- [SUPPLIED MATERIAL]
· · · · · · ·

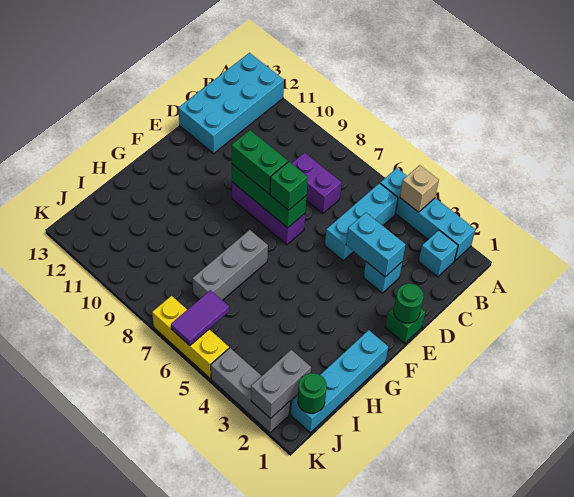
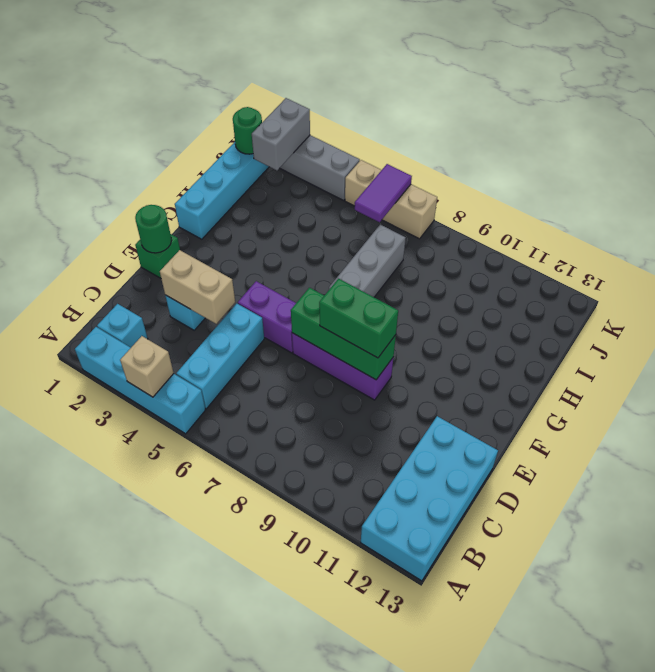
purple brick C7:C8 level 1 -> purple brick E5:E6 level 1
cyan brick D3:D4 level 2 -> tan brick D3:D4 level 2
green brick E7 level 3 -> none
yellow brick K5:K7 level 1 -> tan brick K5:K7 level 1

· · · · · · ·

- [YOUR INSTRUCTIONS] Each line of the material above should be set down exactly, with no pictures.

- [OUTPUT OF THE EXERCISE]
purple brick C7:C8 level 1 -> purple brick E5:E6 level 1
cyan brick D3:D4 level 2 -> tan brick D3:D4 level 2
green brick E7 level 3 -> none
yellow brick K5:K7 level 1 -> tan brick K5:K7 level 1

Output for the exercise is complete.